* _Brief_: Locate the line that contains "TP2: none -> test point (W3)" in the entries below, then repeat it and every following line through the line that contains "C9: none -> 220nF (SIG10, U3/out)", exactly, and no others.

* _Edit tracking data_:

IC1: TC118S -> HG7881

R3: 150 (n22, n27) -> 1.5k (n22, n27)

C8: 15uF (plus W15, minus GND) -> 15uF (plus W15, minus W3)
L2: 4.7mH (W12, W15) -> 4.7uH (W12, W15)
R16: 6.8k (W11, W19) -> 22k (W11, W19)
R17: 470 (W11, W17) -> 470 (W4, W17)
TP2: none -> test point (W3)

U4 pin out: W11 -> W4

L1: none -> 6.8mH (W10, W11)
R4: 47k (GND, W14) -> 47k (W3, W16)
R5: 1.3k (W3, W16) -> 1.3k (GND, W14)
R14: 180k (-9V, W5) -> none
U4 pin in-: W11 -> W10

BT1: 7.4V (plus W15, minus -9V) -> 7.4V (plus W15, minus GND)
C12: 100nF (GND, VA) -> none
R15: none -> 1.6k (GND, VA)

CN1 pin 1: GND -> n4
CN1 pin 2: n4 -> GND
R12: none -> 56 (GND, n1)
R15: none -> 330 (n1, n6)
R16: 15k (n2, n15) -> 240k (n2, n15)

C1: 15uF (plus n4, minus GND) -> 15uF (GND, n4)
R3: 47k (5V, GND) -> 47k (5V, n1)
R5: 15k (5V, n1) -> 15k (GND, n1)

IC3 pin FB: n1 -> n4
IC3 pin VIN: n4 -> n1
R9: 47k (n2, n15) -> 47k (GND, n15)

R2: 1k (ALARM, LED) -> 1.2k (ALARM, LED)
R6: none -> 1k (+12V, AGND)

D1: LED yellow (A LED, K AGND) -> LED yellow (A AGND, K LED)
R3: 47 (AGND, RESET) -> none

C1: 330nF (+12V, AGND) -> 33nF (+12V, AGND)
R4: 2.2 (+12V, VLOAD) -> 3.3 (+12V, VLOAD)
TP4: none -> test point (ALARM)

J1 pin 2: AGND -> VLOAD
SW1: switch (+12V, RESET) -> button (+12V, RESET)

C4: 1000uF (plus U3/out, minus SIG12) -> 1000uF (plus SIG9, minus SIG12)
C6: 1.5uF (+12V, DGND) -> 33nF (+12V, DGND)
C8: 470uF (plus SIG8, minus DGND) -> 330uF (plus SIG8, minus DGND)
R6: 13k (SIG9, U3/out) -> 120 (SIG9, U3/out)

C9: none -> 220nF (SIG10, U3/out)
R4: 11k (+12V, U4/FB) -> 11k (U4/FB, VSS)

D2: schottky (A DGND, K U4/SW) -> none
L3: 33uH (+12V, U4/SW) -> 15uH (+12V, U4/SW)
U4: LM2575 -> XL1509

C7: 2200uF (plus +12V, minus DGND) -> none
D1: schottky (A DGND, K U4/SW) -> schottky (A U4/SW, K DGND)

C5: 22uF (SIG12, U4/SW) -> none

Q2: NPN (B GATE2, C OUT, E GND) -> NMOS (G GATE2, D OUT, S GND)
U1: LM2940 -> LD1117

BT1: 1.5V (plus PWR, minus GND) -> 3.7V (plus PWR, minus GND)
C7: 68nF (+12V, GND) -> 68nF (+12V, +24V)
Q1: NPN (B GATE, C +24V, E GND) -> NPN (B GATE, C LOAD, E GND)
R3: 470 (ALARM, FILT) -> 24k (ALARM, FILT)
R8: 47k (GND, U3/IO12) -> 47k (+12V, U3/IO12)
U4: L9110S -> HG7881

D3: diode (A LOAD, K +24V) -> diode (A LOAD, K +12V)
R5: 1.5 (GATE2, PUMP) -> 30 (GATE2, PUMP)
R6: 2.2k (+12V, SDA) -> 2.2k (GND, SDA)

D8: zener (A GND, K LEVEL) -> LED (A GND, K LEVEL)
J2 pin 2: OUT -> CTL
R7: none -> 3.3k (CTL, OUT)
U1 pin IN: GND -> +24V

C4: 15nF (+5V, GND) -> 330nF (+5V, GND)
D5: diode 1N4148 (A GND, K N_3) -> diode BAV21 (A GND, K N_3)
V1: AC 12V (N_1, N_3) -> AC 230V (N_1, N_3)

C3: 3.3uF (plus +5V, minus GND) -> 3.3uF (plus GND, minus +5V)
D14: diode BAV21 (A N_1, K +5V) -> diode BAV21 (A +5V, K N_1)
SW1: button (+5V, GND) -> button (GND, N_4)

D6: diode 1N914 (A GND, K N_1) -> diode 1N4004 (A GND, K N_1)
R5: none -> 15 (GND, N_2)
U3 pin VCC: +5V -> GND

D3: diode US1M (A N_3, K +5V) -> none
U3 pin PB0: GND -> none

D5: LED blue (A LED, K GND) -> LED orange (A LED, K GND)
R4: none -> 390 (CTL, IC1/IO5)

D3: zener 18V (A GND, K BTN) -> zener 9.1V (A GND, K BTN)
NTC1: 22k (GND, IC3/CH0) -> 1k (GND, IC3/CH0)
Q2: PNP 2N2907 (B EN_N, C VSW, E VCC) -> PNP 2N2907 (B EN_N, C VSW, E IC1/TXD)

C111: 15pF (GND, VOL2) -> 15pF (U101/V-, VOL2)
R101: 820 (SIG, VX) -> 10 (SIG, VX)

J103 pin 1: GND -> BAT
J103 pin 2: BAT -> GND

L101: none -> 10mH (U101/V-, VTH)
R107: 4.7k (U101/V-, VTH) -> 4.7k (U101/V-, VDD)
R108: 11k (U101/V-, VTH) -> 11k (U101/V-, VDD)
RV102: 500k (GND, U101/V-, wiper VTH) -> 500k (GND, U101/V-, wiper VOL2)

* _Response area_:
TP2: none -> test point (W3)

U4 pin out: W11 -> W4

L1: none -> 6.8mH (W10, W11)
R4: 47k (GND, W14) -> 47k (W3, W16)
R5: 1.3k (W3, W16) -> 1.3k (GND, W14)
R14: 180k (-9V, W5) -> none
U4 pin in-: W11 -> W10

BT1: 7.4V (plus W15, minus -9V) -> 7.4V (plus W15, minus GND)
C12: 100nF (GND, VA) -> none
R15: none -> 1.6k (GND, VA)

CN1 pin 1: GND -> n4
CN1 pin 2: n4 -> GND
R12: none -> 56 (GND, n1)
R15: none -> 330 (n1, n6)
R16: 15k (n2, n15) -> 240k (n2, n15)

C1: 15uF (plus n4, minus GND) -> 15uF (GND, n4)
R3: 47k (5V, GND) -> 47k (5V, n1)
R5: 15k (5V, n1) -> 15k (GND, n1)

IC3 pin FB: n1 -> n4
IC3 pin VIN: n4 -> n1
R9: 47k (n2, n15) -> 47k (GND, n15)

R2: 1k (ALARM, LED) -> 1.2k (ALARM, LED)
R6: none -> 1k (+12V, AGND)

D1: LED yellow (A LED, K AGND) -> LED yellow (A AGND, K LED)
R3: 47 (AGND, RESET) -> none

C1: 330nF (+12V, AGND) -> 33nF (+12V, AGND)
R4: 2.2 (+12V, VLOAD) -> 3.3 (+12V, VLOAD)
TP4: none -> test point (ALARM)

J1 pin 2: AGND -> VLOAD
SW1: switch (+12V, RESET) -> button (+12V, RESET)

C4: 1000uF (plus U3/out, minus SIG12) -> 1000uF (plus SIG9, minus SIG12)
C6: 1.5uF (+12V, DGND) -> 33nF (+12V, DGND)
C8: 470uF (plus SIG8, minus DGND) -> 330uF (plus SIG8, minus DGND)
R6: 13k (SIG9, U3/out) -> 120 (SIG9, U3/out)

C9: none -> 220nF (SIG10, U3/out)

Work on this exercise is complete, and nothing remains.